=== Begin Enclosure ===

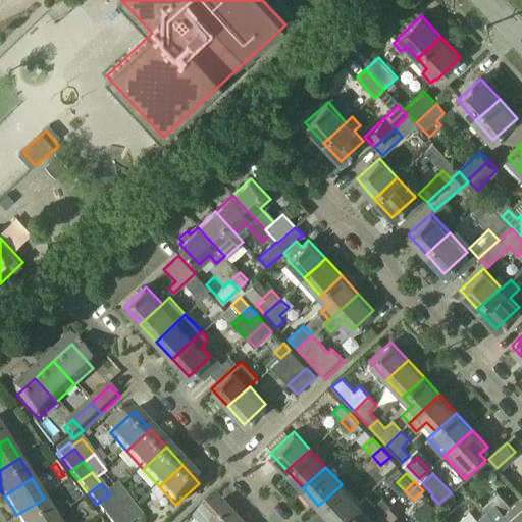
[(318,506),(333,521),(334,521),(358,502),(342,484),(318,506)]
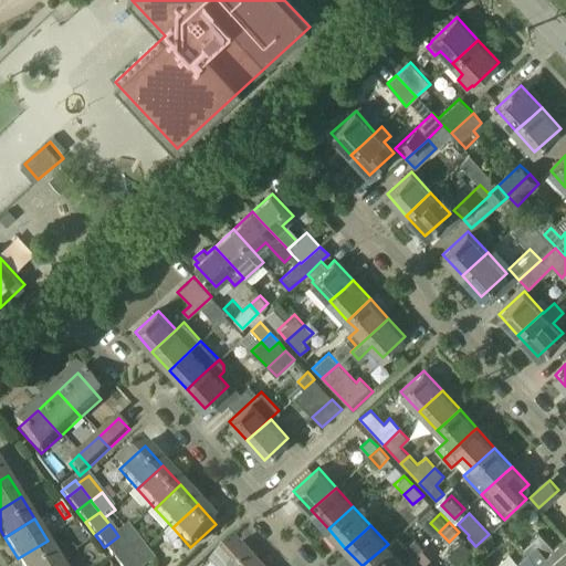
[(129,528),(118,536),(128,548),(132,553),(142,545),(129,528)]
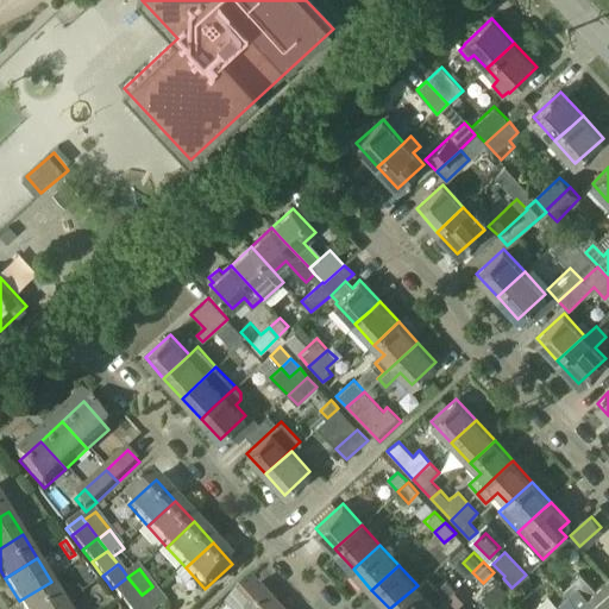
[(427,576),(418,585),(390,608),(431,608),(435,606),(454,588),(446,579),(438,586),(427,576)]
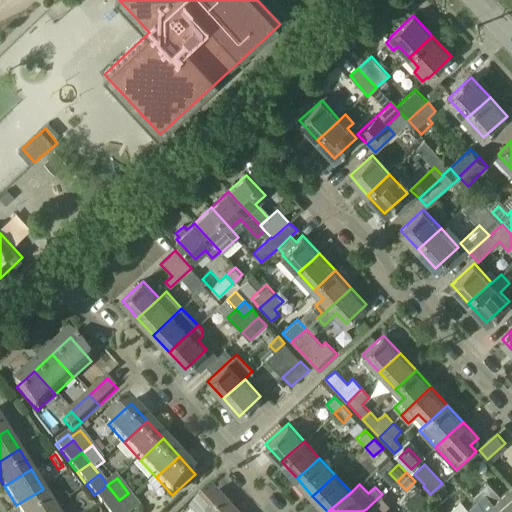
[(103,506),(116,496),(107,485),(94,495),(103,506)]
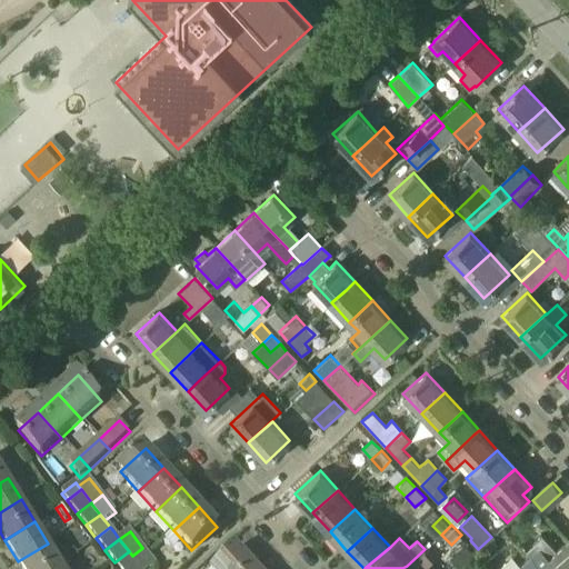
[(568,568),(568,540),(568,539),(553,552),(545,543),(531,556),(543,568),(568,568)]
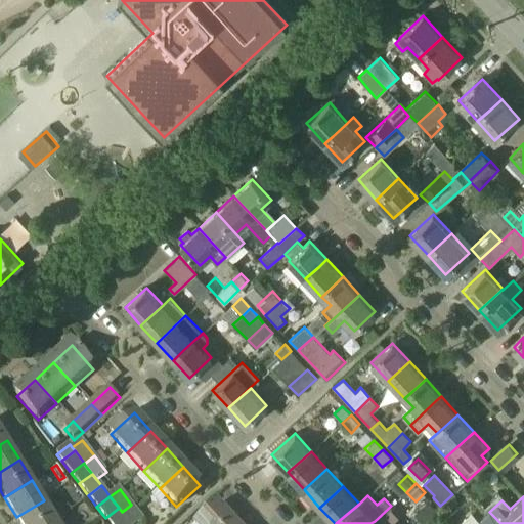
[(16,517),(19,523),(50,523),(56,520),(44,500),(16,517)]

=== End Enclosure ===

Task prompt:
Repeat the material above verbatim. Leave the pictures behind.

Response for this exercise:
[(318,506),(333,521),(334,521),(358,502),(342,484),(318,506)]
[(129,528),(118,536),(128,548),(132,553),(142,545),(129,528)]
[(427,576),(418,585),(390,608),(431,608),(435,606),(454,588),(446,579),(438,586),(427,576)]
[(103,506),(116,496),(107,485),(94,495),(103,506)]
[(568,568),(568,540),(568,539),(553,552),(545,543),(531,556),(543,568),(568,568)]
[(16,517),(19,523),(50,523),(56,520),(44,500),(16,517)]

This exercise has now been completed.